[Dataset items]
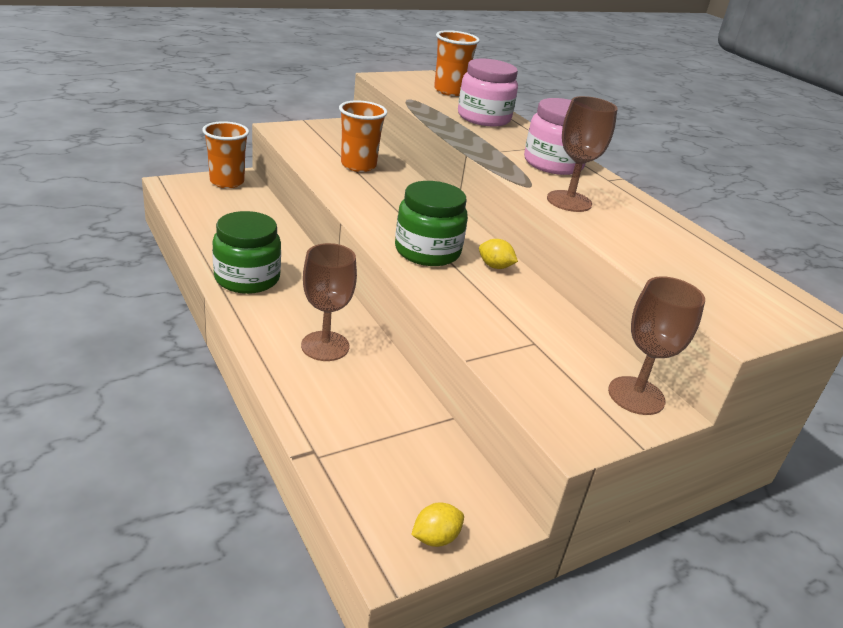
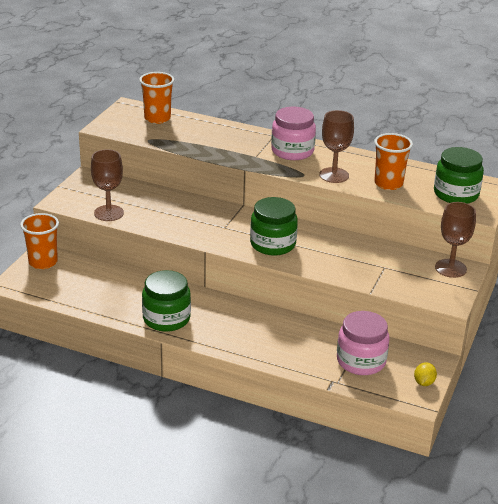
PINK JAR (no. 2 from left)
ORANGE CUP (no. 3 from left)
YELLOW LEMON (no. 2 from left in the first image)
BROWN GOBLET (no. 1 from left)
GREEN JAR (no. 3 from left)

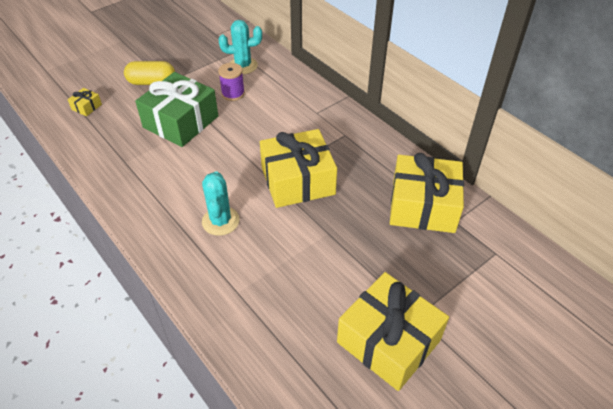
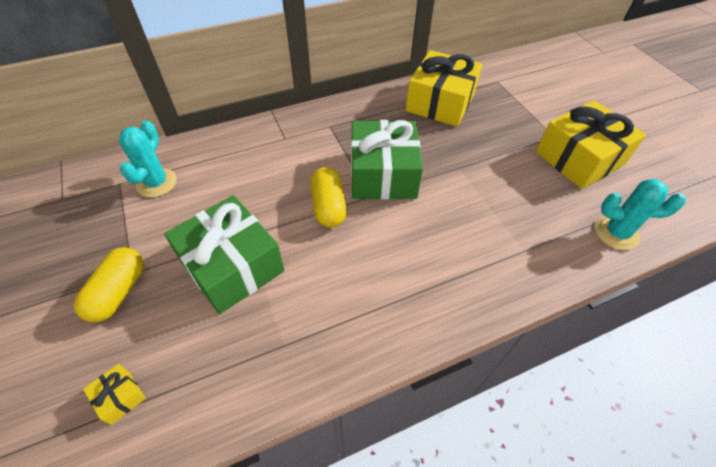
PURPLE SPOOL
GREEN GIFT (no. 2 from left)
TURQUOISE CACTUS (no. 2 from left)
YELLOW CAPSULE (no. 2 from left)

◆ **EXERCISE DETAILS**
From the line that contains "GREEN GIFT (no. 2 from left)" down to the last line above, print each line exactly as it appears.

◆ **ANSWER TO THIS TASK**
GREEN GIFT (no. 2 from left)
TURQUOISE CACTUS (no. 2 from left)
YELLOW CAPSULE (no. 2 from left)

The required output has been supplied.